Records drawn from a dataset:
────────────────────

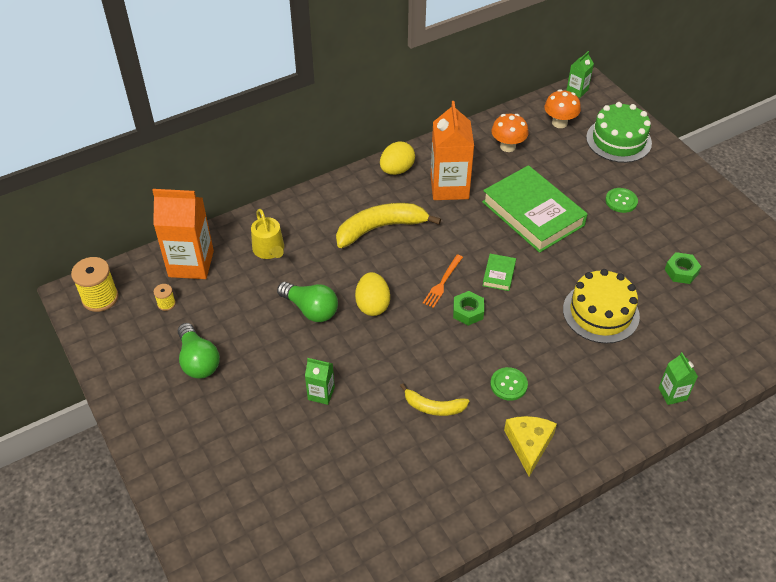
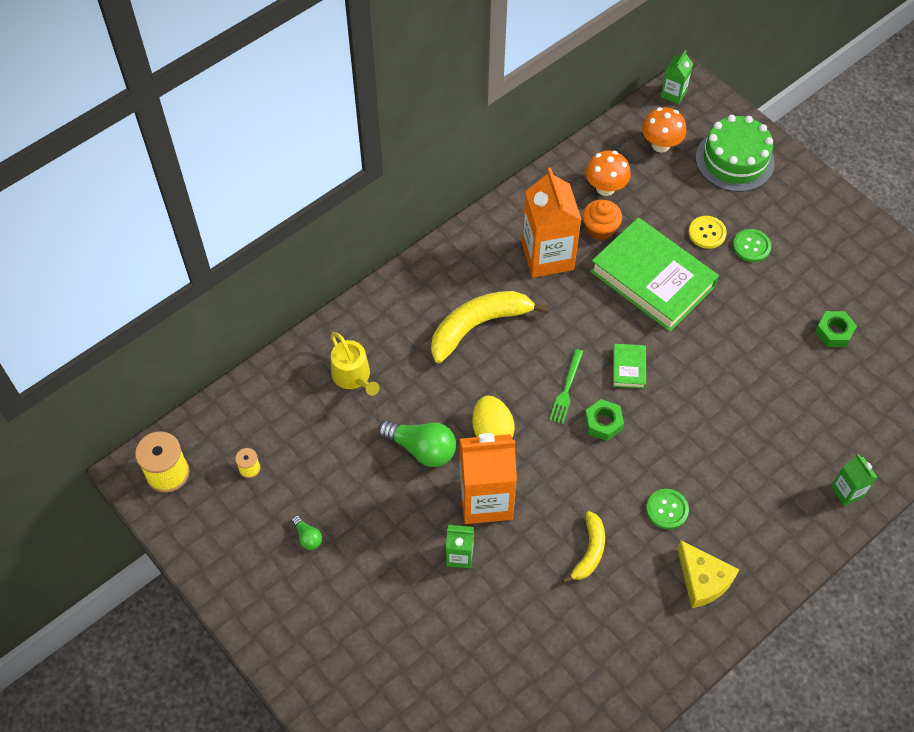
camera: 10 degrees left, 10 degrees up
(191, 264) = (264, 409): orange carton -> orange carton (486, 500)
(198, 361) = (308, 537): green light bulb -> green light bulb, size x0.50
(397, 170) = (479, 241): yellow egg -> none
(433, 407) = (589, 551): yellow banana -> yellow banana turned 75 degrees counterclockwise
(442, 282) = (566, 389): orange fork -> green fork
(497, 174) = (600, 229): none -> orange cupcake
(529, 444) = (703, 580): yellow cheese -> yellow cheese turned 150 degrees clockwise
(585, 187) = (707, 233): none -> yellow button
(600, 312) = (752, 400): yellow cake -> none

────────────────────

▶ Directions for this task:
Omit the pictures and copy the records above exactly.

▶ Output:
camera: 10 degrees left, 10 degrees up
(191, 264) = (264, 409): orange carton -> orange carton (486, 500)
(198, 361) = (308, 537): green light bulb -> green light bulb, size x0.50
(397, 170) = (479, 241): yellow egg -> none
(433, 407) = (589, 551): yellow banana -> yellow banana turned 75 degrees counterclockwise
(442, 282) = (566, 389): orange fork -> green fork
(497, 174) = (600, 229): none -> orange cupcake
(529, 444) = (703, 580): yellow cheese -> yellow cheese turned 150 degrees clockwise
(585, 187) = (707, 233): none -> yellow button
(600, 312) = (752, 400): yellow cake -> none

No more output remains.